**TASK PROMPT:** Count the lines in the material below that contain the word "world". Reply with the number alone.

--------------------------------

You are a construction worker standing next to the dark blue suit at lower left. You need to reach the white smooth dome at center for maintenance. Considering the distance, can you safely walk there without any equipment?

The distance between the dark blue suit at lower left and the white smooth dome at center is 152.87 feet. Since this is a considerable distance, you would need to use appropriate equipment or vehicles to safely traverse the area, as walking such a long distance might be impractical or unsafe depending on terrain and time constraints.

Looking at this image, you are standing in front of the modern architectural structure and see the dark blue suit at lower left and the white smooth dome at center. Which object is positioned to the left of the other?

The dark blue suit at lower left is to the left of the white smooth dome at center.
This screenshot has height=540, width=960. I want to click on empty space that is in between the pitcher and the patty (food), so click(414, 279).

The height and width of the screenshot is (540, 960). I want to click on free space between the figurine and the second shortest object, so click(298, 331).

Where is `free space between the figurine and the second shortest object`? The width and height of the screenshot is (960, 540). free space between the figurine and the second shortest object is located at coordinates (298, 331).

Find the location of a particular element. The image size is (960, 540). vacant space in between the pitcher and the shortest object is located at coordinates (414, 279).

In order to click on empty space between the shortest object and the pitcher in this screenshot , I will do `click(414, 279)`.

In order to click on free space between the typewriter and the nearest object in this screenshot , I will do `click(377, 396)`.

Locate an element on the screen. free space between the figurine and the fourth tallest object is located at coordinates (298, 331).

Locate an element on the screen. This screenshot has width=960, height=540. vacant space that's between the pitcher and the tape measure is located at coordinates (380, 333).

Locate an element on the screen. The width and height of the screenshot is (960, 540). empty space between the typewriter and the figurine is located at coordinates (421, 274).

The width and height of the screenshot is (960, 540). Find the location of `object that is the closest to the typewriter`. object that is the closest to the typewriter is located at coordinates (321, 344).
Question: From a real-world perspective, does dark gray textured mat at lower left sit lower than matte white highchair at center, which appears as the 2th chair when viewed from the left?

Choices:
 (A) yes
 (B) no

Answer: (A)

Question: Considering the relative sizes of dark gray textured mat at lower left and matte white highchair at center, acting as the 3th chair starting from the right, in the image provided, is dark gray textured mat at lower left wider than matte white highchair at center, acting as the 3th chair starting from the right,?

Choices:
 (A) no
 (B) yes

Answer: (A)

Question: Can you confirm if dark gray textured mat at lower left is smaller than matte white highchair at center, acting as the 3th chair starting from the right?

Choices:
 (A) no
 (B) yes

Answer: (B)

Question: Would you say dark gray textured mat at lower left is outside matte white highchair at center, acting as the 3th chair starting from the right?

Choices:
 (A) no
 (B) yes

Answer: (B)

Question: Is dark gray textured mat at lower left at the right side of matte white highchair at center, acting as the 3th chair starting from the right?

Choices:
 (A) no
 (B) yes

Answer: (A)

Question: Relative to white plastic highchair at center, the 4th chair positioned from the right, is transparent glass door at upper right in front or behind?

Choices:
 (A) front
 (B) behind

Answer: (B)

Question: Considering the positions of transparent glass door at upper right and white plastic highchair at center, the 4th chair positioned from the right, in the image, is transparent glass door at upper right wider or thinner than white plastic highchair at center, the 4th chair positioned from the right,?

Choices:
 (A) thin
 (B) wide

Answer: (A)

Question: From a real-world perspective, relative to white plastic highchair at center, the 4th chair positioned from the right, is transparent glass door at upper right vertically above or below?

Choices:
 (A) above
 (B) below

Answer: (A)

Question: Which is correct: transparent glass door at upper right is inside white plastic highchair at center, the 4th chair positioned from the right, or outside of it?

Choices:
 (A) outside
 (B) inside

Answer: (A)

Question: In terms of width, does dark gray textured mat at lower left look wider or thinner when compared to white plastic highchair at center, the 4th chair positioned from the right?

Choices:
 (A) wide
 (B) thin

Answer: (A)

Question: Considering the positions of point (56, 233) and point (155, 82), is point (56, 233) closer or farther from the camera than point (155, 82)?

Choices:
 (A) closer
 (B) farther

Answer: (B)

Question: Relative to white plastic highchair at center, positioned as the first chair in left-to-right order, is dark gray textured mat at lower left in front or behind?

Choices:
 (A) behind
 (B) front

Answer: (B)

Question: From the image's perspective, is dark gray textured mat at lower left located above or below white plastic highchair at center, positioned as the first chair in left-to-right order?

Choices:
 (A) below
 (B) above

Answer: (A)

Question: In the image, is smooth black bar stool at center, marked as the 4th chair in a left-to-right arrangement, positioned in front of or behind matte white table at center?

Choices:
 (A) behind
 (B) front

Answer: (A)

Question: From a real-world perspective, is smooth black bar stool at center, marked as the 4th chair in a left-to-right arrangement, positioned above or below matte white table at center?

--------------------------------

**OUTPUT OF THE EXERCISE:** 3